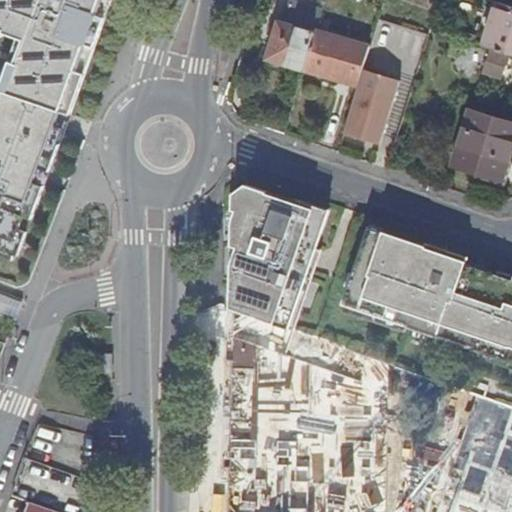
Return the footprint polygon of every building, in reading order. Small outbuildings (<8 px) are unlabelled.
[(20,66),(10,95),(13,95),(72,117),(110,0),(0,0),(0,28),(7,31),(6,34),(25,41),(17,65),(20,66)] [(511,54),(511,5),(499,2),(485,46),(498,50),(511,54)] [(313,41),(316,30),(322,13),(291,3),(284,23),(280,21),(268,58),(274,68),(282,71),(291,67),(292,65),(305,69),(313,41)] [(305,69),(359,85),(364,70),(371,46),(316,30),(313,41),(305,69)] [(508,56),(492,51),(484,72),(501,78),(508,56)] [(401,82),(364,70),(359,85),(344,131),(381,143),(401,82)] [(0,256),(13,262),(16,256),(20,257),(29,233),(22,231),(27,217),(35,220),(72,117),(13,95),(2,124),(0,123),(0,256)] [(511,157),(511,122),(471,110),(455,164),(499,179),(505,160),(511,161),(511,157)] [(242,295),(236,311),(242,313),(253,316),(269,322),(273,323),(283,327),(297,332),(309,297),(305,290),(328,221),(307,214),(310,208),(269,194),(269,193),(248,185),(236,195),(235,210),(239,211),(235,221),(234,246),(240,248),(234,265),(233,293),(242,295)] [(372,229),(347,305),(410,326),(410,328),(443,340),(443,339),(475,350),(474,351),(508,362),(509,360),(511,360),(511,274),(502,271),(499,279),(467,269),(470,260),(446,251),(445,253),(429,248),(429,246),(387,232),(387,234),(372,229)] [(279,446),(324,455),(335,401),(290,391),(279,446)] [(511,511),(511,468),(485,460),(469,510),(477,511),(511,511)] [(244,511),(322,511),(330,489),(260,465),(244,511)] [(27,511),(58,511),(31,502),(27,511)]
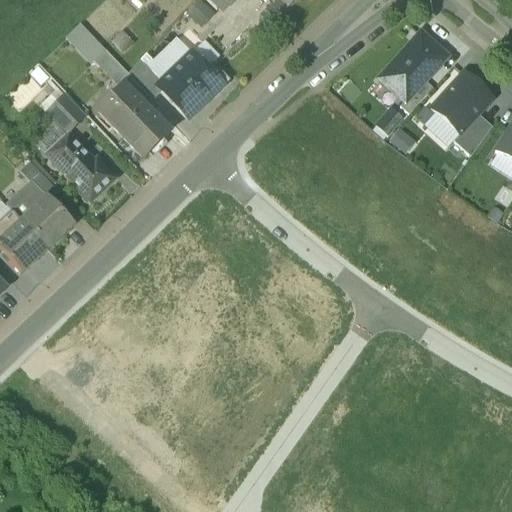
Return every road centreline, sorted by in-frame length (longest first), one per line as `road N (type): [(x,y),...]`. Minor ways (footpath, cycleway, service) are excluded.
road 1 (unclassified): [(210,162),(0,359)]
road 2 (residential): [(378,302),(242,511)]
road 3 (unclassified): [(385,0),(210,162)]
road 4 (residential): [(210,162),(378,302)]
road 5 (residential): [(378,302),(511,383)]
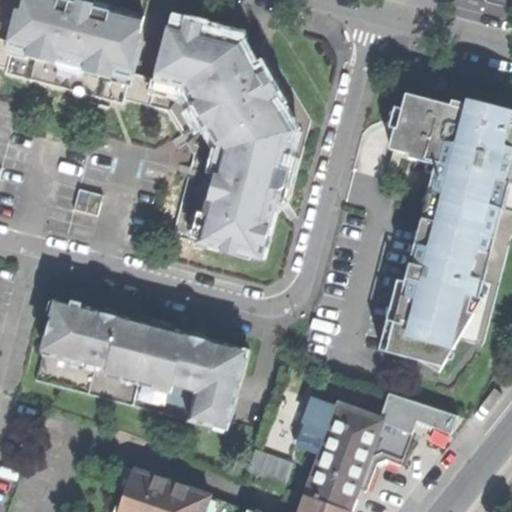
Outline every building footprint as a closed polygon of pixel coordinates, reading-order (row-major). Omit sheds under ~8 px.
[(27,0),(15,48),(36,53),(34,60),(55,65),(56,61),(86,68),(85,73),(106,79),(108,73),(129,78),(144,19),(110,8),(103,10),(94,8),(95,5),(85,3),(79,1),(78,4),(62,0),(27,0)] [(511,0),(488,0),(488,4),(493,5),(511,9),(511,0)] [(214,184),(198,243),(262,260),(278,200),(295,137),(275,103),(280,101),(274,90),(267,78),(258,82),(243,58),(249,55),(242,43),(171,24),(156,81),(176,87),(177,83),(188,86),(197,103),(194,105),(205,123),(211,119),(229,148),(220,185),(214,184)] [(413,256),(389,352),(418,359),(440,373),(476,313),(470,312),(478,279),(485,250),(482,250),(500,179),(511,182),(511,116),(508,115),(507,120),(472,111),(473,106),(453,100),(451,106),(407,94),(393,149),(410,153),(409,157),(444,166),(428,230),(420,258),(413,256)] [(486,281),(478,279),(470,312),(476,313),(485,298),(482,297),(486,281)] [(58,301),(49,338),(58,341),(53,359),(85,367),(86,362),(110,368),(107,378),(173,395),(175,386),(199,392),(191,423),(230,433),(251,351),(212,341),(212,344),(198,340),(188,337),(188,335),(123,318),(123,320),(109,317),(99,314),(99,312),(58,301)] [(330,430),(306,495),(348,510),(362,473),(370,453),(381,423),(381,421),(379,420),(381,415),(364,409),(363,414),(339,405),(338,408),(332,406),(324,428),(330,430)] [(411,435),(381,423),(370,453),(382,449),(403,456),(411,435)] [(255,449),(246,474),(284,487),(293,462),(255,449)] [(203,511),(209,497),(134,471),(122,507),(126,508),(124,511),(203,511)] [(256,480),(248,505),(267,511),(276,511),(284,489),(256,480)] [(350,511),(351,511),(348,510),(306,495),(300,511),(350,511)] [(246,511),(248,510),(209,497),(203,511),(246,511)]
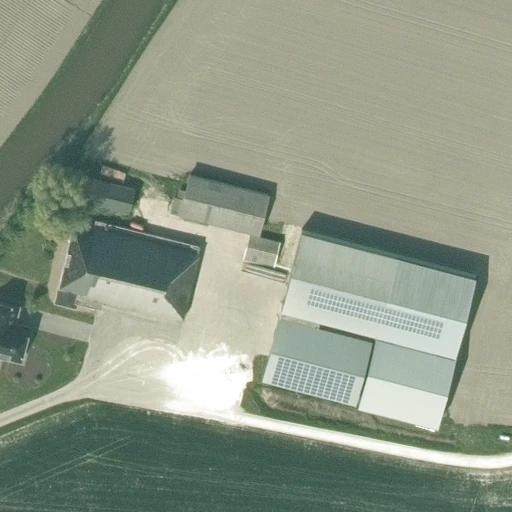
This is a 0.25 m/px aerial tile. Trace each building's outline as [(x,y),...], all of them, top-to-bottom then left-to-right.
[(258,234),(268,195),(190,175),(180,215),(258,234)] [(129,213),(135,189),(86,177),(80,201),(129,213)] [(182,321),(200,247),(95,221),(92,233),(73,229),(59,287),(60,287),(56,302),(75,307),(76,303),(101,310),(103,302),(182,321)] [(320,319),(373,333),(455,355),(476,276),(302,230),(262,379),(437,424),(453,362),(318,327),(320,319)] [(274,266),(280,243),(249,235),(243,258),(274,266)] [(0,355),(20,361),(29,329),(12,324),(15,315),(16,316),(18,308),(0,303),(0,355)]
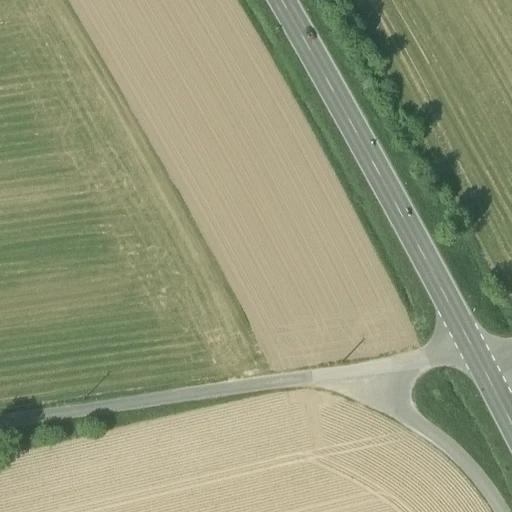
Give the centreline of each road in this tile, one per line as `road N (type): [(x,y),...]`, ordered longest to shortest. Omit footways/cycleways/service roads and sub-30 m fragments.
road 1 (unclassified): [(475,357),(0,424)]
road 2 (secondary): [(475,357),(279,0)]
road 3 (track): [(365,369),(461,459),(500,511)]
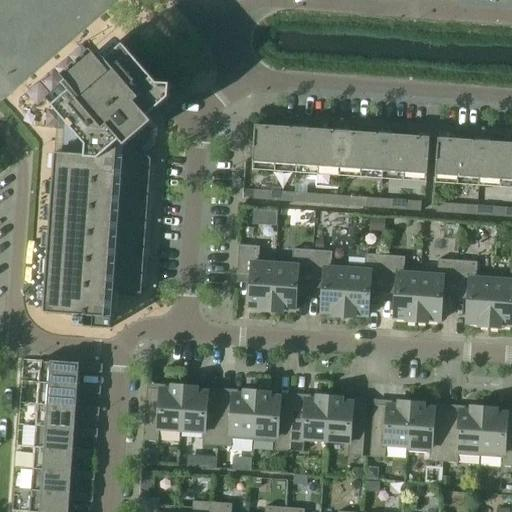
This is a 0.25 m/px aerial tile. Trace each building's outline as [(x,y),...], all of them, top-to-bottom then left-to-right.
[(43,313),(73,316),(72,326),(110,329),(111,318),(113,318),(115,292),(141,294),(151,160),(146,154),(145,154),(141,149),(143,147),(146,145),(149,139),(150,135),(150,130),(147,127),(153,122),(148,117),(178,90),(180,89),(179,88),(180,87),(136,36),(135,37),(134,36),(131,38),(97,0),(0,0),(0,88),(55,153),(51,205),(43,313)] [(299,129),(277,127),(254,125),(252,163),(274,164),(296,166),(299,129)] [(342,132),(320,130),(299,129),(296,166),(318,167),(339,169),(342,132)] [(382,172),(385,135),(363,133),(342,132),(339,169),(361,170),(382,172)] [(429,138),(406,136),(385,135),(382,172),(404,173),(427,175),(429,138)] [(479,179),(482,142),(460,140),(437,138),(434,176),(457,177),(479,179)] [(511,143),(503,143),(482,142),(479,179),(500,180),(511,181),(511,143)] [(254,190),(253,200),(268,201),(268,191),(254,190)] [(268,191),(268,201),(282,202),(283,192),(268,191)] [(283,192),(282,202),(293,202),(294,193),(283,192)] [(294,193),(293,202),(308,203),(308,194),(294,193)] [(308,194),(308,203),(315,204),(322,204),(323,195),(316,195),(308,194)] [(323,195),(322,204),(336,205),(337,196),(323,195)] [(337,196),(336,205),(351,207),(352,197),(337,196)] [(352,197),(351,207),(366,208),(366,198),(352,197)] [(366,198),(366,208),(380,209),(380,199),(366,198)] [(380,199),(380,209),(391,209),(392,200),(380,199)] [(392,200),(391,209),(406,210),(406,201),(392,200)] [(406,201),(406,210),(420,211),(421,202),(406,201)] [(436,203),(436,213),(450,214),(451,204),(436,203)] [(451,204),(450,214),(465,215),(465,206),(451,204)] [(465,206),(465,215),(476,216),(477,206),(465,206)] [(477,206),(476,216),(490,217),(491,207),(477,206)] [(491,207),(490,217),(505,218),(505,208),(491,207)] [(371,217),(370,229),(384,229),(385,218),(371,217)] [(271,312),(274,264),(258,263),(259,247),(238,246),(236,274),(250,275),(248,308),(261,309),(261,311),(271,312)] [(310,279),(312,251),(292,249),(291,266),(274,264),(271,312),(281,313),(281,310),(294,311),(297,278),(310,279)] [(344,317),(347,265),(331,264),(331,252),(312,251),(310,279),(323,280),(321,313),(333,314),(333,316),(344,317)] [(382,284),(384,256),(365,255),(364,266),(347,265),(344,317),(354,318),(354,315),(367,316),(369,283),(382,284)] [(416,322),(420,270),(403,269),(404,257),(384,256),(382,284),(396,285),(393,318),(406,319),(406,322),(416,322)] [(455,290),(457,261),(437,260),(437,271),(420,270),(416,322),(427,323),(427,321),(440,322),(442,289),(455,290)] [(489,328),(493,275),(476,274),(477,263),(457,261),(455,290),(468,291),(466,324),(479,324),(479,327),(489,328)] [(511,265),(510,265),(509,276),(493,275),(489,328),(499,328),(500,326),(511,326),(511,265)] [(40,361),(38,383),(77,386),(77,385),(78,372),(101,373),(102,365),(40,361)] [(38,383),(37,405),(76,407),(76,406),(77,393),(100,395),(100,387),(77,385),(77,386),(38,383)] [(181,431),(184,387),(171,386),(171,390),(160,389),(160,390),(146,389),(142,441),(157,442),(158,430),(181,431)] [(216,446),(220,395),(207,394),(207,392),(196,392),(196,388),(184,387),(181,431),(203,433),(202,445),(216,446)] [(253,441),(256,392),(244,391),(244,395),(232,394),(232,396),(220,395),(216,446),(230,447),(231,440),(253,441)] [(288,452),(292,400),(280,399),(280,398),(269,397),(269,393),(256,392),(253,441),(275,443),(274,451),(288,452)] [(326,442),(329,397),(316,396),(316,400),(305,399),(305,401),(292,400),(288,452),(303,453),(304,440),(326,442)] [(329,397),(326,442),(348,443),(347,456),(362,457),(366,405),(352,404),(352,403),(341,402),(342,398),(329,397)] [(407,452),(411,403),(398,402),(398,406),(387,405),(387,407),(373,406),(370,457),(385,458),(386,445),(407,447),(407,452)] [(443,462),(447,411),(434,410),(434,409),(423,408),(423,404),(411,403),(407,452),(430,453),(429,461),(443,462)] [(37,405),(35,426),(74,429),(74,428),(75,415),(98,416),(99,408),(76,406),(76,407),(37,405)] [(480,457),(483,408),(471,407),(471,411),(460,410),(459,412),(447,411),(443,462),(457,464),(458,456),(480,457)] [(511,467),(511,415),(507,415),(507,414),(496,413),(496,409),(483,408),(480,457),(502,459),(502,467),(511,467)] [(35,426),(34,448),(73,450),(74,436),(97,438),(97,430),(74,428),(74,429),(35,426)] [(34,448),(32,469),(71,472),(71,471),(72,458),(95,460),(96,451),(73,450),(34,448)] [(366,468),(366,479),(376,479),(376,472),(372,468),(366,468)] [(32,469),(31,491),(70,494),(70,493),(71,479),(94,481),(94,473),(71,471),(71,472),(32,469)] [(353,469),(353,478),(361,478),(362,469),(353,469)] [(294,476),(294,484),(302,484),(303,477),(294,476)] [(366,482),(366,491),(378,492),(378,482),(366,482)] [(405,485),(405,495),(410,496),(415,491),(415,485),(405,485)] [(140,486),(140,496),(147,497),(148,486),(140,486)] [(31,491),(29,511),(68,511),(69,501),(92,503),(93,494),(70,493),(70,494),(31,491)] [(157,511),(159,499),(138,498),(137,511),(157,511)] [(211,511),(212,503),(192,502),(191,511),(211,511)] [(230,511),(232,505),(212,503),(211,511),(230,511)]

========================

__Challenge__: State how many lines of the items above contain the word "polygon". Give only the number.

__Answer to this problem__: 2